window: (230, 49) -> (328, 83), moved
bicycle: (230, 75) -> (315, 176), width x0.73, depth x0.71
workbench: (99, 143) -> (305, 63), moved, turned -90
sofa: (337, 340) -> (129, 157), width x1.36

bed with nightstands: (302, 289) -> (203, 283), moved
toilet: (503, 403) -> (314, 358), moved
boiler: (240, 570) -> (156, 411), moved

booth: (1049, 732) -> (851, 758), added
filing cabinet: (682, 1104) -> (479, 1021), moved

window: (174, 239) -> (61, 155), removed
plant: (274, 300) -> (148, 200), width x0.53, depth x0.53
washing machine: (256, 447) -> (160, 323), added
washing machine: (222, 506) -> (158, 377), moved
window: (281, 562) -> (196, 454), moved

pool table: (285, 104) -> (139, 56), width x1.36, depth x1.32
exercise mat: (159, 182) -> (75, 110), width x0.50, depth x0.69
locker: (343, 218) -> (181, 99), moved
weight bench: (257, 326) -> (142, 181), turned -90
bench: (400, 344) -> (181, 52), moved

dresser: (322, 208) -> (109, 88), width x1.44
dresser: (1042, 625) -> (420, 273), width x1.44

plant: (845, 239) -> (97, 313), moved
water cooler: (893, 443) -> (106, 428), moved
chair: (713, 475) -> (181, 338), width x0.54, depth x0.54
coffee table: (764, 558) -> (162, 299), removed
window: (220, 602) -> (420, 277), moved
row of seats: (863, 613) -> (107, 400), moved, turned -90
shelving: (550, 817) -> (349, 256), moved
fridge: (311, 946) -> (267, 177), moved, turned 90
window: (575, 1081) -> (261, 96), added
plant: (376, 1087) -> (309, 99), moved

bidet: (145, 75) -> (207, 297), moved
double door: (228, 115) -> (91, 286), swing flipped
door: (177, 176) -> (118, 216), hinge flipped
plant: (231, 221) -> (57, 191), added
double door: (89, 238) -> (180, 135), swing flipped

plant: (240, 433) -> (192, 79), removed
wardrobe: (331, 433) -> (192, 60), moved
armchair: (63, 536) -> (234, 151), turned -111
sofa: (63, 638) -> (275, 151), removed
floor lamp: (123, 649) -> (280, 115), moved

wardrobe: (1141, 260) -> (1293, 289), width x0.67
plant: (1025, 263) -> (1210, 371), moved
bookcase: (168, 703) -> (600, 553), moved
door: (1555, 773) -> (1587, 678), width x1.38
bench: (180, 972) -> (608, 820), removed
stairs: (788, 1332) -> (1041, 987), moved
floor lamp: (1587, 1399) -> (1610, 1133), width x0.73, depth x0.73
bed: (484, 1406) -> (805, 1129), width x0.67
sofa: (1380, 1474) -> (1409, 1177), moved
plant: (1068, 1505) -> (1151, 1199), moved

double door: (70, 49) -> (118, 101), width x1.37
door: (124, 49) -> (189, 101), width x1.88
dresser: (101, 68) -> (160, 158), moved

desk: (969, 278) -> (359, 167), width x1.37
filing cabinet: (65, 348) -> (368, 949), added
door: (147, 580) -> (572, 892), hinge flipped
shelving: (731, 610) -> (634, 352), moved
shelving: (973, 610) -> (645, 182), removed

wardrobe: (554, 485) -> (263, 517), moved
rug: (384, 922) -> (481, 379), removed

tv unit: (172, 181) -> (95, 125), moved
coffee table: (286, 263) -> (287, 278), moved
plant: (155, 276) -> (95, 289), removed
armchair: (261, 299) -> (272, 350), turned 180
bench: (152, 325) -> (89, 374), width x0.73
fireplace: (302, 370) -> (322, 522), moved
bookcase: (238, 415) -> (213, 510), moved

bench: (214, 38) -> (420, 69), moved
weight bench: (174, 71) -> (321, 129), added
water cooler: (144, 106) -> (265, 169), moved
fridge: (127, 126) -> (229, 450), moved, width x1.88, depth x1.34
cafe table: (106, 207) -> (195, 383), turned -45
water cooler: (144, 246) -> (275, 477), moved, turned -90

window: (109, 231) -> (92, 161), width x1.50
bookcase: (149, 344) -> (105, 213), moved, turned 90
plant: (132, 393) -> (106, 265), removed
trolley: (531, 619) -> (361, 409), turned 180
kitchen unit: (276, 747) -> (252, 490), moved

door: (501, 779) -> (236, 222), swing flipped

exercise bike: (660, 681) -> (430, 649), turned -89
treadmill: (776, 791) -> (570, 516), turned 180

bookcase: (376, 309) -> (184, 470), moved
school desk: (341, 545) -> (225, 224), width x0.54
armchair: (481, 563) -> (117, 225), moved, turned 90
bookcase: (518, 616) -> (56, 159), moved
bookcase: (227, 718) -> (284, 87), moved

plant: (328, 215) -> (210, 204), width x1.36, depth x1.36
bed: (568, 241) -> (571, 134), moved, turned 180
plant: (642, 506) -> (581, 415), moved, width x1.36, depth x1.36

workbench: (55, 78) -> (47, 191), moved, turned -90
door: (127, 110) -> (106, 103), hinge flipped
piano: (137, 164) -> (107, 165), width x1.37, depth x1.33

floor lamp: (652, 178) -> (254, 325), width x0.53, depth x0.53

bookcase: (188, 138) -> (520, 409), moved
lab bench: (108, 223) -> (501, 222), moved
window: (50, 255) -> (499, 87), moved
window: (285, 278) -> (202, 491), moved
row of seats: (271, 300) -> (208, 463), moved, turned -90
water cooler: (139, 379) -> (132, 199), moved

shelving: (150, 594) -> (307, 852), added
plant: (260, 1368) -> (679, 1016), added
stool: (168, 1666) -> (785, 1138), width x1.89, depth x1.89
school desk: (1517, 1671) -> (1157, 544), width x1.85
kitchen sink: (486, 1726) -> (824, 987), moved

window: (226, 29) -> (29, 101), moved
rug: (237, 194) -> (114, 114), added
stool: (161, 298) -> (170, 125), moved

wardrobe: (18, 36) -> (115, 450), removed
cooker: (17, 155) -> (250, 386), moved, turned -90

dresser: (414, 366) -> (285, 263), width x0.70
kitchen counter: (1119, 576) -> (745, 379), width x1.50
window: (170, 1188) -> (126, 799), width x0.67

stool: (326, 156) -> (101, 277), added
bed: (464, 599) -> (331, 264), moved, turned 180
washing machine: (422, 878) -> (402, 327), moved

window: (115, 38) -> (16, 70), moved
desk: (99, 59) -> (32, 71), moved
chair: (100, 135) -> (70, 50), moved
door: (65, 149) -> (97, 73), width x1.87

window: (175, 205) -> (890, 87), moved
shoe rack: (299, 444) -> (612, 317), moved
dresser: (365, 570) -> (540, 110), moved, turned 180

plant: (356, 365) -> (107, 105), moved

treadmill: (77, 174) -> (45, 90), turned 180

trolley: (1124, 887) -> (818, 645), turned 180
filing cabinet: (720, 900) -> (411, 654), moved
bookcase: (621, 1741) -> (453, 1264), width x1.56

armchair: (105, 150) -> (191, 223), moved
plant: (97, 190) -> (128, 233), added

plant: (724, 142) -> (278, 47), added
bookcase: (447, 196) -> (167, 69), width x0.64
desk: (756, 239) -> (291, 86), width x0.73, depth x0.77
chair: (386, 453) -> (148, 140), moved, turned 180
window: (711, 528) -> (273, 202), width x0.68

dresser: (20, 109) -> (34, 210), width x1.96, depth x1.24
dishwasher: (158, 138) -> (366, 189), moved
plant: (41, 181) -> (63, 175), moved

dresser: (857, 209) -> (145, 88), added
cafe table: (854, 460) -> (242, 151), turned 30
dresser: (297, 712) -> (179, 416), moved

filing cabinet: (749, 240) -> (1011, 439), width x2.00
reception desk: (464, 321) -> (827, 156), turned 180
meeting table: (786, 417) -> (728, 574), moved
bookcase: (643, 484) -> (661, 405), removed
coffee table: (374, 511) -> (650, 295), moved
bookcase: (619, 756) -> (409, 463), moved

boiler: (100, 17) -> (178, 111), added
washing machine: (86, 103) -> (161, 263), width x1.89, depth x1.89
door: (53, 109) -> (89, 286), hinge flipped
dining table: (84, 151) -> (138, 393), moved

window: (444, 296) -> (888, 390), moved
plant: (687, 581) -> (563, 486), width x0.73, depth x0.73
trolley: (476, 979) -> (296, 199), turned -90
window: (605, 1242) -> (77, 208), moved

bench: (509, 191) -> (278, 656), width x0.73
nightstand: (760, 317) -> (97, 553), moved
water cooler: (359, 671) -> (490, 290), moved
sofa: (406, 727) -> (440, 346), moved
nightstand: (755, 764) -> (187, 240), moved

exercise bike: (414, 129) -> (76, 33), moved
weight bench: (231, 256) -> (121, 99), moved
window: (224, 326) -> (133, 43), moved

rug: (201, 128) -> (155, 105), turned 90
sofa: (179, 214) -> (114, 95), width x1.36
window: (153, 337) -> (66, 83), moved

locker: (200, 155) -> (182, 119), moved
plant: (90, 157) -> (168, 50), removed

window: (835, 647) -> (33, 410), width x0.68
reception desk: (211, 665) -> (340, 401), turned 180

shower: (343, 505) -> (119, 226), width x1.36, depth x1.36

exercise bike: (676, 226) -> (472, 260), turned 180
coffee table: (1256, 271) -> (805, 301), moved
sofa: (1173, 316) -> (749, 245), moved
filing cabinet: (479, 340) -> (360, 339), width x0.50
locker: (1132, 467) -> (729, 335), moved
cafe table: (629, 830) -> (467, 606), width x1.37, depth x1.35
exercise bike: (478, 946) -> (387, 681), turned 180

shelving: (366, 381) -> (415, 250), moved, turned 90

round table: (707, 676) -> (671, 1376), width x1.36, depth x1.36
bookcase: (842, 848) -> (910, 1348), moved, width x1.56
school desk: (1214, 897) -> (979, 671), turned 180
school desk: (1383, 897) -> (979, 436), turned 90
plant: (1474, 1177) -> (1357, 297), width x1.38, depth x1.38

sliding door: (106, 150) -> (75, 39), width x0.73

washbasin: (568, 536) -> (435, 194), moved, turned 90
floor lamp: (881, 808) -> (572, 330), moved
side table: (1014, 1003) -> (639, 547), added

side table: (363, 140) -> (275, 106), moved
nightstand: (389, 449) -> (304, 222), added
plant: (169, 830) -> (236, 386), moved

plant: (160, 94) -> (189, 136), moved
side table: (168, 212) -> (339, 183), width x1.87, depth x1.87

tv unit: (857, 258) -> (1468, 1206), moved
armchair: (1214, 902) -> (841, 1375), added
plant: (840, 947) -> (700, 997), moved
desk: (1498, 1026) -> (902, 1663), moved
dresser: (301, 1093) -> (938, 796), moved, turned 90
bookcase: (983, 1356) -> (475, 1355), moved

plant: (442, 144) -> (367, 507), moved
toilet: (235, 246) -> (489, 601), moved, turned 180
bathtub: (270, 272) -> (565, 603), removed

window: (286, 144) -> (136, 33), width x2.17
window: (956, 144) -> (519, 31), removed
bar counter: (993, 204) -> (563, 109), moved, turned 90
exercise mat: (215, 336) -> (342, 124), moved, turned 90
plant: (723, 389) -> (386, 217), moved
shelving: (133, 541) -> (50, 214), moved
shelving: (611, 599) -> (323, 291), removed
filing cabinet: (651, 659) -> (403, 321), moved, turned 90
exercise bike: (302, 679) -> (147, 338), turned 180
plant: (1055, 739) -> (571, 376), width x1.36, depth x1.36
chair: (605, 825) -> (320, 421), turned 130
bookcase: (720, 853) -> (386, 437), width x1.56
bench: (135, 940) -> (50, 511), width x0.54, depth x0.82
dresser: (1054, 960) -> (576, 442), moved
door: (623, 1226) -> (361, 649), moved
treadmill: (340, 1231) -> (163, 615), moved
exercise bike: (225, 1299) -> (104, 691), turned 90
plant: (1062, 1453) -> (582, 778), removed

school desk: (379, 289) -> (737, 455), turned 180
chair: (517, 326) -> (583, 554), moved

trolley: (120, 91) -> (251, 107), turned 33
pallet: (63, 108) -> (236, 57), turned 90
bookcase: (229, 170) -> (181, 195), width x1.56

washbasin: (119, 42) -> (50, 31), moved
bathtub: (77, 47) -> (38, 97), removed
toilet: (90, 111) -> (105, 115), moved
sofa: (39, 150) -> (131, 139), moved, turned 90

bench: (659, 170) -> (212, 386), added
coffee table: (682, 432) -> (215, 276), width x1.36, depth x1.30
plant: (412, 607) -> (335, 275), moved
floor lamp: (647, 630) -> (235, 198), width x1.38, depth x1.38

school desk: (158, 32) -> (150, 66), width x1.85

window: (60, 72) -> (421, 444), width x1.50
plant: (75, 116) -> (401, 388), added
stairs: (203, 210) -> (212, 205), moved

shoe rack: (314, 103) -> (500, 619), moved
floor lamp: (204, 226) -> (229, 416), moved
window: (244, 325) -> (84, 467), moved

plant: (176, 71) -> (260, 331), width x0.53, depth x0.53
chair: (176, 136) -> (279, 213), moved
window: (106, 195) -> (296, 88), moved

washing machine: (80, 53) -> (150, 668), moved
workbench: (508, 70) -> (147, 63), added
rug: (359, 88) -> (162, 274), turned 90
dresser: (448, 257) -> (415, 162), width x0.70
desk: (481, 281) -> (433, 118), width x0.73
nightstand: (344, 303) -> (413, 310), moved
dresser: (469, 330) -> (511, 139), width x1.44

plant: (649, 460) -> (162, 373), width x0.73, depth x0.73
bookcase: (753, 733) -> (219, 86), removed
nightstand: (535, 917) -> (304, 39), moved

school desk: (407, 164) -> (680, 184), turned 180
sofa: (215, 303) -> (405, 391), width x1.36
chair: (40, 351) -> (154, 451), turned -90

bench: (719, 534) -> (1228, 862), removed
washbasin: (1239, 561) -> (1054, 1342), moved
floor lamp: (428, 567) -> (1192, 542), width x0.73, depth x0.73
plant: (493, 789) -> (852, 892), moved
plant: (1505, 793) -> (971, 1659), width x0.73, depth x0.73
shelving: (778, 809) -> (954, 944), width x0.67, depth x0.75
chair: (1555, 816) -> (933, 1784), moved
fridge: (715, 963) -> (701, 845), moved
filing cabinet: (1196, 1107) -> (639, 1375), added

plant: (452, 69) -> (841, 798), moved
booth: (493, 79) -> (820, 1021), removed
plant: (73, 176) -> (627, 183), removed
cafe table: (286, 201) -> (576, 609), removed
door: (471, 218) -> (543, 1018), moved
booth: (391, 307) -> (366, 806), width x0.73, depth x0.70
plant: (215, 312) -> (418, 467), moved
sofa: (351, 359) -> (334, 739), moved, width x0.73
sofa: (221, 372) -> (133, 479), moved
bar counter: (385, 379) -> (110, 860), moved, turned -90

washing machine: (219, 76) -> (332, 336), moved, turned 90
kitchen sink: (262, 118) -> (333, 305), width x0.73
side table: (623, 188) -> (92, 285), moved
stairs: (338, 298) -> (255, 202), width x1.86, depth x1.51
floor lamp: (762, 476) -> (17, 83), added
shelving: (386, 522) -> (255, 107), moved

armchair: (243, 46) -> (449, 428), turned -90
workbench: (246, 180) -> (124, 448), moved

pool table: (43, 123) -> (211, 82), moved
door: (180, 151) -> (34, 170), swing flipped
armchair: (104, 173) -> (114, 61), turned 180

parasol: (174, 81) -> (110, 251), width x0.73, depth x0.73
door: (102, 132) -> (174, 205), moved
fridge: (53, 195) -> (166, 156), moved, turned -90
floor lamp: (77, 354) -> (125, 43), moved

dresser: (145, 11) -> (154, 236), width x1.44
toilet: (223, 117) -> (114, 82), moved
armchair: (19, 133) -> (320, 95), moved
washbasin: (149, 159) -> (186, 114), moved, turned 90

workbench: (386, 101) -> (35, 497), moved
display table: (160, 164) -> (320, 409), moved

Problem to solve -> Set down the lines of the records exactly, from the first one through the line containing "filing cabinet: (682, 1104)", and add nothing else.

Task output ->
window: (230, 49) -> (328, 83), moved
bicycle: (230, 75) -> (315, 176), width x0.73, depth x0.71
workbench: (99, 143) -> (305, 63), moved, turned -90
sofa: (337, 340) -> (129, 157), width x1.36

bed with nightstands: (302, 289) -> (203, 283), moved
toilet: (503, 403) -> (314, 358), moved
boiler: (240, 570) -> (156, 411), moved

booth: (1049, 732) -> (851, 758), added
filing cabinet: (682, 1104) -> (479, 1021), moved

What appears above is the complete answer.